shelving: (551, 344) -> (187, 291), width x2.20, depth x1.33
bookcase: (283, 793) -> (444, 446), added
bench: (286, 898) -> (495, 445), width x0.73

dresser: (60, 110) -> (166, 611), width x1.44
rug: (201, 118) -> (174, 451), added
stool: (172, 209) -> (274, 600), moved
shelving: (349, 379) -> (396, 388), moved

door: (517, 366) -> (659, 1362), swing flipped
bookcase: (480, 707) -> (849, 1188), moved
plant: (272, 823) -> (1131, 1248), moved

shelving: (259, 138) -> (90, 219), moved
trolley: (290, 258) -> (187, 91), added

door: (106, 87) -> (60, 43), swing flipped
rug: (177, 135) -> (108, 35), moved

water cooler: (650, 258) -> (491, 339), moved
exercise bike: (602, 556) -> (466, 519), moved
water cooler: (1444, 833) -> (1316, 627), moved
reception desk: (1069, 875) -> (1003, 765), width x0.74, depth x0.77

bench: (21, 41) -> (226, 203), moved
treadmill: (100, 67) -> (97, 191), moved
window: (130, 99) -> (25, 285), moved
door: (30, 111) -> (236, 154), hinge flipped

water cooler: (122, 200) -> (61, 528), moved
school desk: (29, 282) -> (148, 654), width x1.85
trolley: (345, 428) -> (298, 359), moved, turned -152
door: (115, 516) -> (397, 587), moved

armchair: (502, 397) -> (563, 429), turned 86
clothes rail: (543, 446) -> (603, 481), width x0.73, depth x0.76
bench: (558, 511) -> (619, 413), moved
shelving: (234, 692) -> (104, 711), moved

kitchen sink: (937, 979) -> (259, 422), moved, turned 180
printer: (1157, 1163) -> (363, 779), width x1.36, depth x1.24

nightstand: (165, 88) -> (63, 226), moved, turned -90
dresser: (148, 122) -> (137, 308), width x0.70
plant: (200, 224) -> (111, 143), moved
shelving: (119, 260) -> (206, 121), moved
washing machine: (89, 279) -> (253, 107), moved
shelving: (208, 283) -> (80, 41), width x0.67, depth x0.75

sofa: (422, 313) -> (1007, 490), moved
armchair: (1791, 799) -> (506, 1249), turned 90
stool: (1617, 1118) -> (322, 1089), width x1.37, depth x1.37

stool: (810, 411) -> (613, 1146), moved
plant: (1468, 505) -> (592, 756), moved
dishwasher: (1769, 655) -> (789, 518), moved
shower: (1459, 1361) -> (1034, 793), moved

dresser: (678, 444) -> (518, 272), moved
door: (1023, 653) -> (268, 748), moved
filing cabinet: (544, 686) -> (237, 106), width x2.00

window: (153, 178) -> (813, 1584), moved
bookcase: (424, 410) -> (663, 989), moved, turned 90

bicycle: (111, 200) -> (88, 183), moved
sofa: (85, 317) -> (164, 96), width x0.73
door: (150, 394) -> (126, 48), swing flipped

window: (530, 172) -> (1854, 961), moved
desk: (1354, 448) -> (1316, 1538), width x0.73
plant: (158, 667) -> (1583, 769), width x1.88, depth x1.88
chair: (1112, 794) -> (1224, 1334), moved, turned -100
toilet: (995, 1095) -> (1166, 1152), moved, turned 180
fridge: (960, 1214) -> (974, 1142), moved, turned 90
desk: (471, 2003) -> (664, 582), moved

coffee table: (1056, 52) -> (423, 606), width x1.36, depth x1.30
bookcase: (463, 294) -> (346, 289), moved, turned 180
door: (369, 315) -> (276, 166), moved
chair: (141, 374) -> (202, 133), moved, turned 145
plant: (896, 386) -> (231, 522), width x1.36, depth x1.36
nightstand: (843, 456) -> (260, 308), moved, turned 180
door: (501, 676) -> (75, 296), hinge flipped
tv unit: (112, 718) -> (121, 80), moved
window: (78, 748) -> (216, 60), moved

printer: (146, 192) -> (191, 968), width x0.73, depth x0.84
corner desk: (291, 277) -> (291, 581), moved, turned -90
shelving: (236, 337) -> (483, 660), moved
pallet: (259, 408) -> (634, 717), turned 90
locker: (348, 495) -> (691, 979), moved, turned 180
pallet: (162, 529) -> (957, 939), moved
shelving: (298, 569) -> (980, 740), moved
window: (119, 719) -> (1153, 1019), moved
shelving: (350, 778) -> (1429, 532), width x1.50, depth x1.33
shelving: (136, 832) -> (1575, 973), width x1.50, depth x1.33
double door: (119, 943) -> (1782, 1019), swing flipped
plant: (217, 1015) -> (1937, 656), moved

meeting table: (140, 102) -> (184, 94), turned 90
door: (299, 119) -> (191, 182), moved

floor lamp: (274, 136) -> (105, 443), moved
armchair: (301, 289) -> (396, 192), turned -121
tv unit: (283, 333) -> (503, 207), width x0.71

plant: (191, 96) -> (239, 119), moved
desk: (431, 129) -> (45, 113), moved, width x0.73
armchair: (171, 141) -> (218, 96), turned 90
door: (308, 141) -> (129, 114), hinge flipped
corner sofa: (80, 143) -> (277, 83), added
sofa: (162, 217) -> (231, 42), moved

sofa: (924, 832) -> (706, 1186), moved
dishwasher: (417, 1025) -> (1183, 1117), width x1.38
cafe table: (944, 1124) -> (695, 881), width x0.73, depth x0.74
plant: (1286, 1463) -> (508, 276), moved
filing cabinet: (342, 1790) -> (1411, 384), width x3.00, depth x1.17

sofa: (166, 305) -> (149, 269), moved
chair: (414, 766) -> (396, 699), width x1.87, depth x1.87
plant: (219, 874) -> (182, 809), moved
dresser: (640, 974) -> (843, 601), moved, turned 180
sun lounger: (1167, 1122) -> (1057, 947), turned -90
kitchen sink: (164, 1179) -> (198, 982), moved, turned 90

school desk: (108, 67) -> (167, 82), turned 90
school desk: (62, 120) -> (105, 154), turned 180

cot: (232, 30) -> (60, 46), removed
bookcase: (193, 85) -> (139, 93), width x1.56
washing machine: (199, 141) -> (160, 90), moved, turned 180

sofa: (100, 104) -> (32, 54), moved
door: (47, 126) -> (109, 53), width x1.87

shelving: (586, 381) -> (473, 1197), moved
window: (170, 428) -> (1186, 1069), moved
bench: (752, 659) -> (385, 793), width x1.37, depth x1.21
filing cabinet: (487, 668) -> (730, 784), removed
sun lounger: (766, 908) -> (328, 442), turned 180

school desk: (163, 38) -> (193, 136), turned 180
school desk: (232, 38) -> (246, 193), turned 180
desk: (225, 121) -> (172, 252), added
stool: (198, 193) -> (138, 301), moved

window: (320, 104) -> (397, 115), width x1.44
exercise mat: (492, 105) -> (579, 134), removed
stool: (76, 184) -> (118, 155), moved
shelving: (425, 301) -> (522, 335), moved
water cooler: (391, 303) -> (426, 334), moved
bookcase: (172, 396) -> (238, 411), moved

### [Task]
Using the entries above, give again exactly the lines from the line holding "stool: (172, 209) -> (274, 600), moved" through the line holding "plant: (1468, 505) -> (592, 756), moved". Include both end lines and nothing else.

### [Written solution]
stool: (172, 209) -> (274, 600), moved
shelving: (349, 379) -> (396, 388), moved

door: (517, 366) -> (659, 1362), swing flipped
bookcase: (480, 707) -> (849, 1188), moved
plant: (272, 823) -> (1131, 1248), moved

shelving: (259, 138) -> (90, 219), moved
trolley: (290, 258) -> (187, 91), added

door: (106, 87) -> (60, 43), swing flipped
rug: (177, 135) -> (108, 35), moved

water cooler: (650, 258) -> (491, 339), moved
exercise bike: (602, 556) -> (466, 519), moved
water cooler: (1444, 833) -> (1316, 627), moved
reception desk: (1069, 875) -> (1003, 765), width x0.74, depth x0.77

bench: (21, 41) -> (226, 203), moved
treadmill: (100, 67) -> (97, 191), moved
window: (130, 99) -> (25, 285), moved
door: (30, 111) -> (236, 154), hinge flipped

water cooler: (122, 200) -> (61, 528), moved
school desk: (29, 282) -> (148, 654), width x1.85
trolley: (345, 428) -> (298, 359), moved, turned -152
door: (115, 516) -> (397, 587), moved

armchair: (502, 397) -> (563, 429), turned 86
clothes rail: (543, 446) -> (603, 481), width x0.73, depth x0.76
bench: (558, 511) -> (619, 413), moved
shelving: (234, 692) -> (104, 711), moved

kitchen sink: (937, 979) -> (259, 422), moved, turned 180
printer: (1157, 1163) -> (363, 779), width x1.36, depth x1.24

nightstand: (165, 88) -> (63, 226), moved, turned -90
dresser: (148, 122) -> (137, 308), width x0.70
plant: (200, 224) -> (111, 143), moved
shelving: (119, 260) -> (206, 121), moved
washing machine: (89, 279) -> (253, 107), moved
shelving: (208, 283) -> (80, 41), width x0.67, depth x0.75

sofa: (422, 313) -> (1007, 490), moved
armchair: (1791, 799) -> (506, 1249), turned 90
stool: (1617, 1118) -> (322, 1089), width x1.37, depth x1.37

stool: (810, 411) -> (613, 1146), moved
plant: (1468, 505) -> (592, 756), moved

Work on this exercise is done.